Extracted records:
◆ ◆ ◆

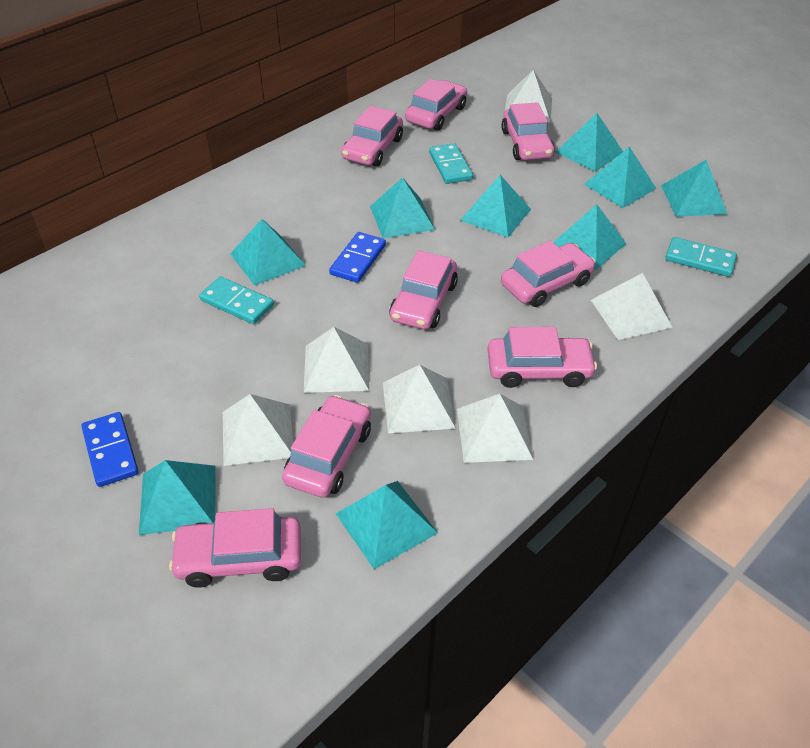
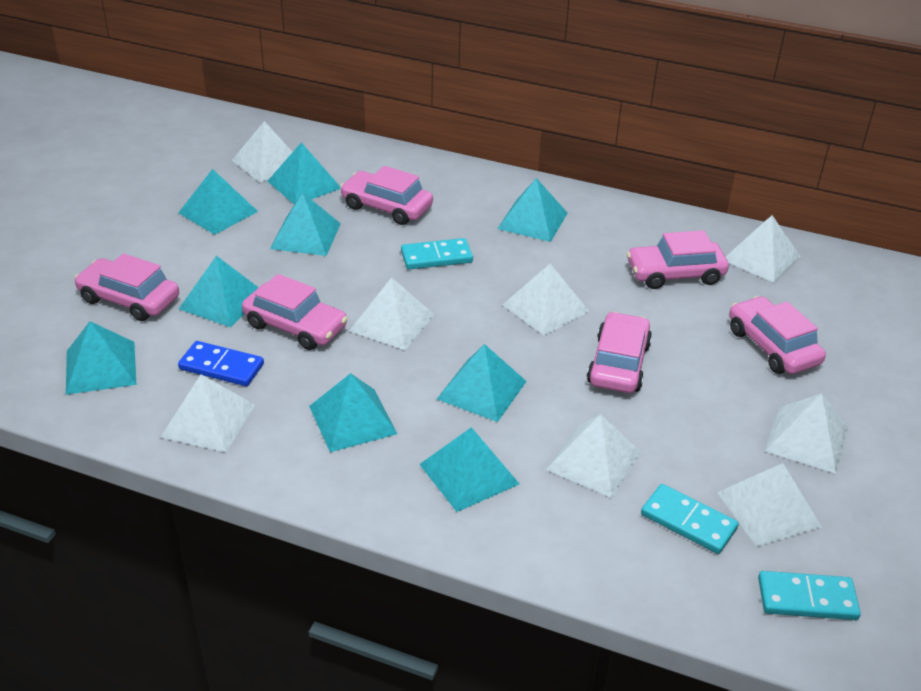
blue domino: 2 -> 1
pink car: 8 -> 6
white pyramid: 6 -> 8

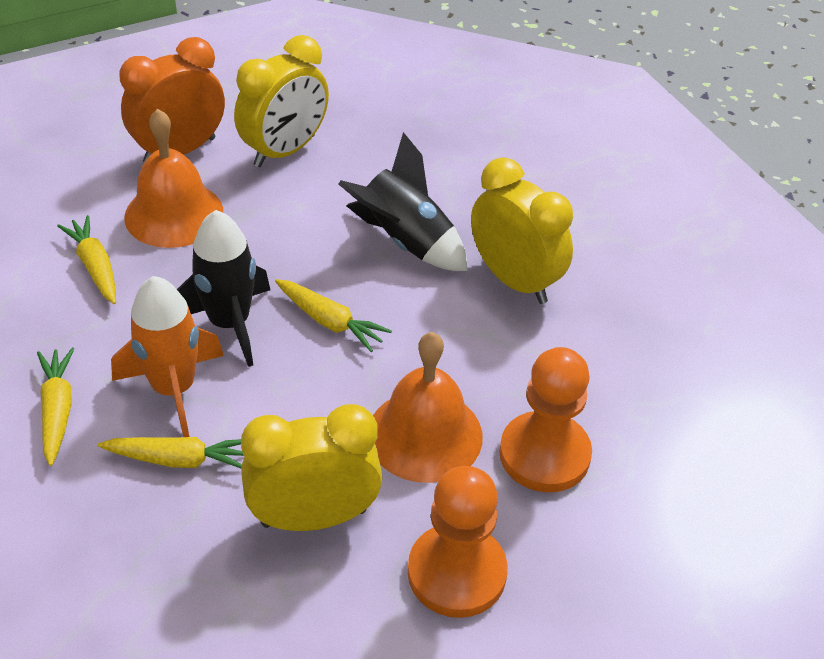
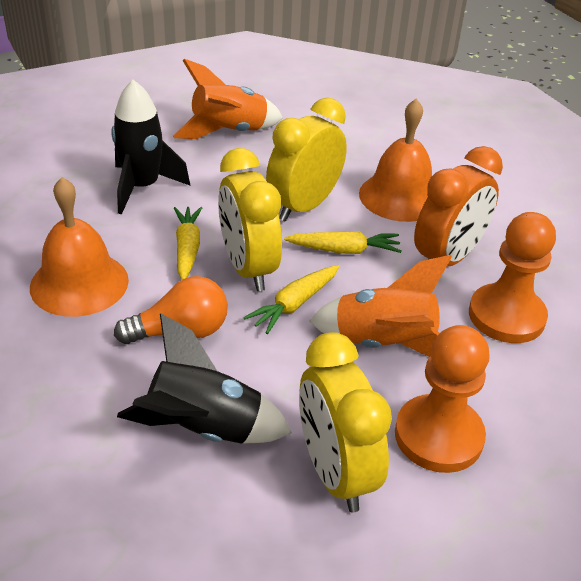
orange light bulb: 0 -> 1
orange rocket: 1 -> 2
yellow carrot: 4 -> 3

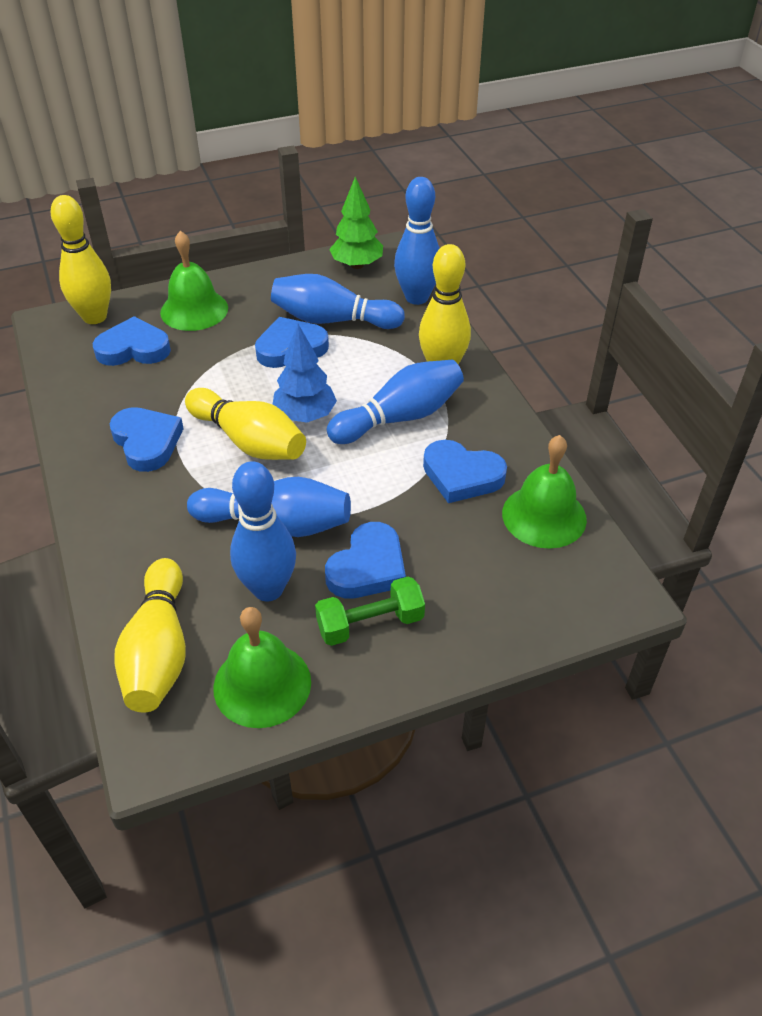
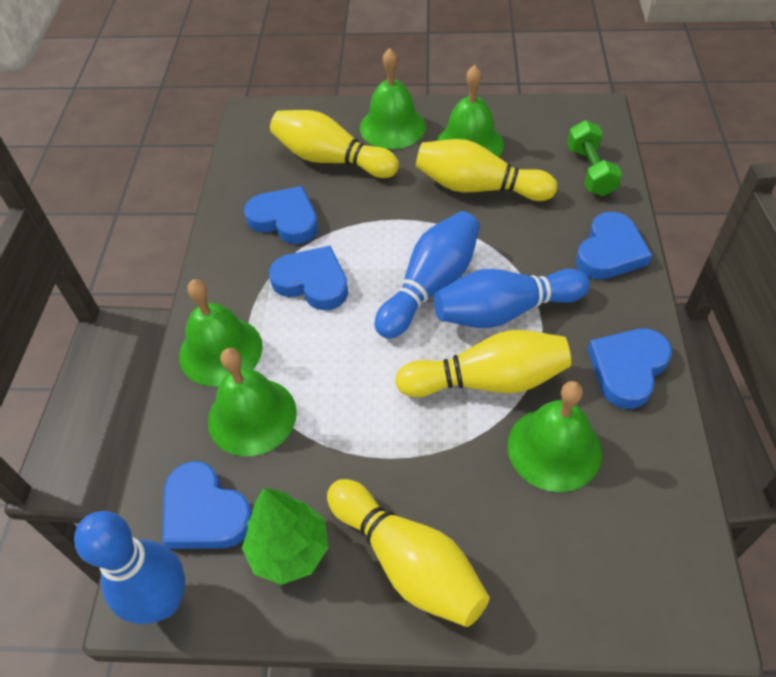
blue bowling pin: 5 -> 3
blue tree: 1 -> 0
green bell: 3 -> 5

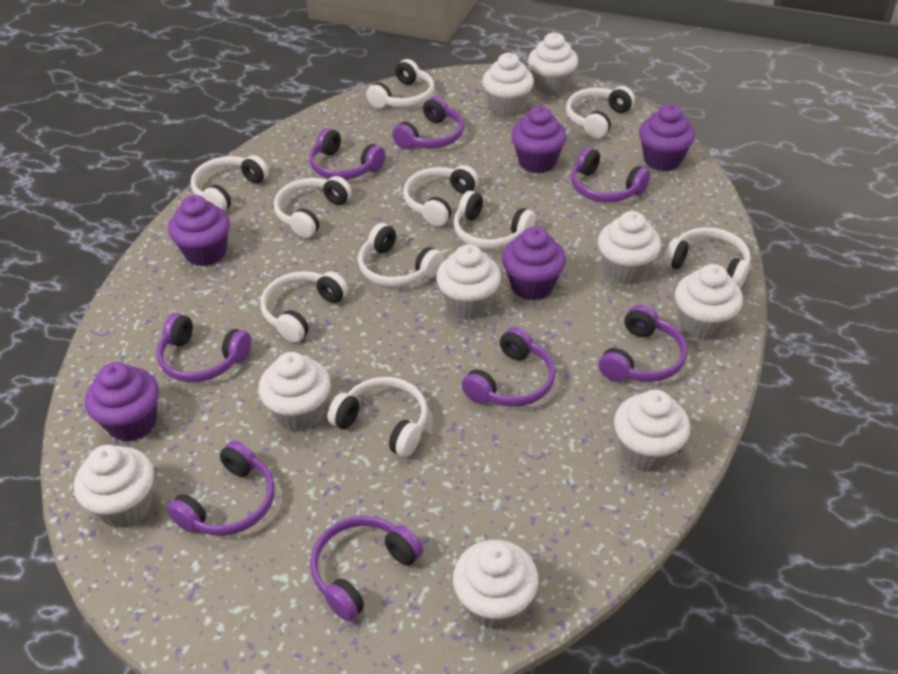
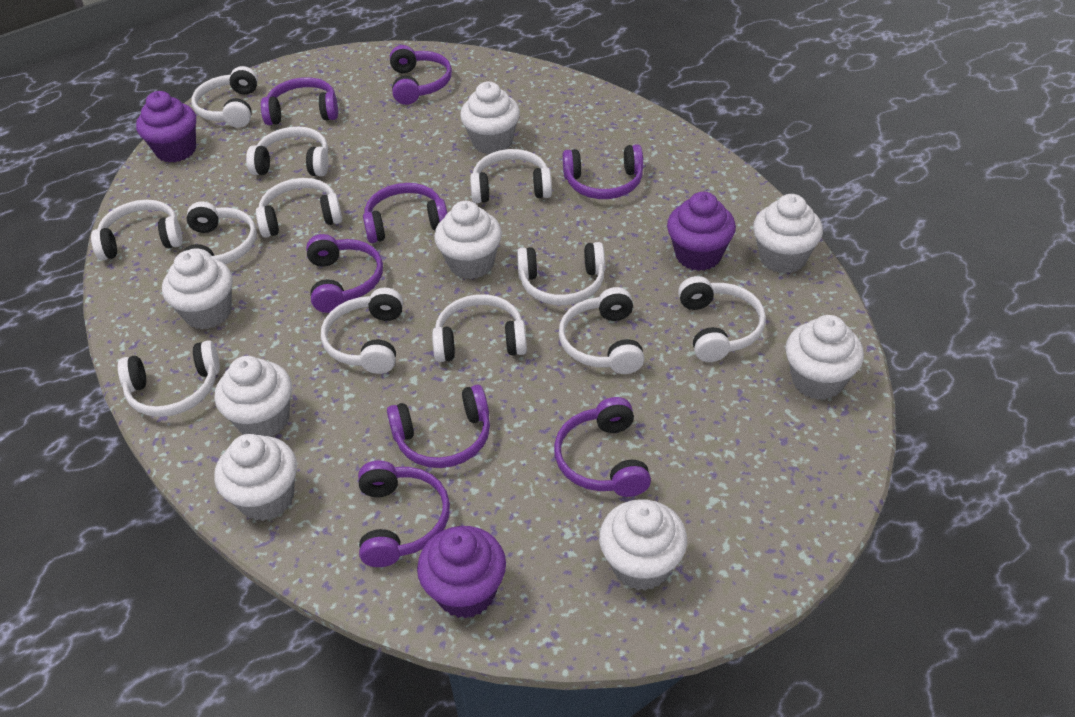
purple cupcake: 5 -> 3
white cupcake: 9 -> 8
white headphones: 10 -> 12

◆ ◆ ◆

__HOW TO COMPLETE THIS TASK__. Quote exactly, and only, the lines from the one containing "orange light bulb: 0 -> 1" through the last line of the records above, both included; leave out any pictures.

__RESPONSE TO THE EXERCISE__.
orange light bulb: 0 -> 1
orange rocket: 1 -> 2
yellow carrot: 4 -> 3

blue bowling pin: 5 -> 3
blue tree: 1 -> 0
green bell: 3 -> 5

purple cupcake: 5 -> 3
white cupcake: 9 -> 8
white headphones: 10 -> 12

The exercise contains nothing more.